*INSTRUCTIONS FOR THE TASK:* Your output is to consist only of the line containing "(191, 321) = (265, 273): none -> pink truck" and the lines after it, through the end of the data, reproduced exactly.
== DATA SHOWN
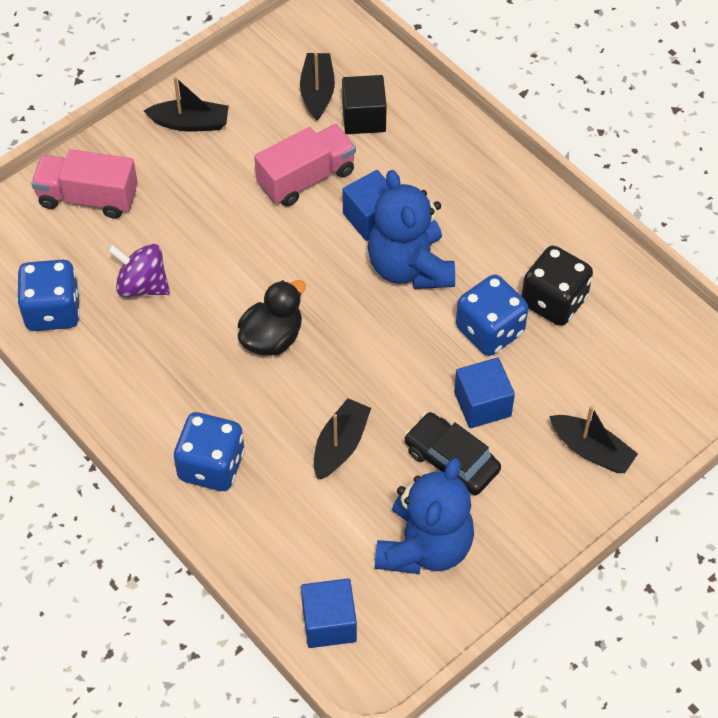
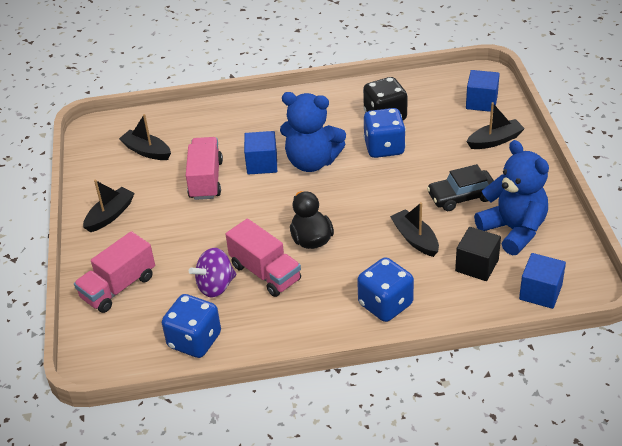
camera: 55 degrees left, 15 degrees down
(191, 321) = (265, 273): none -> pink truck
(364, 118) = (186, 140): black cube -> black cube (477, 265)
(482, 404) = (432, 169): blue cube -> blue cube (481, 102)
====
*WRITTEN REPLY:*
(191, 321) = (265, 273): none -> pink truck
(364, 118) = (186, 140): black cube -> black cube (477, 265)
(482, 404) = (432, 169): blue cube -> blue cube (481, 102)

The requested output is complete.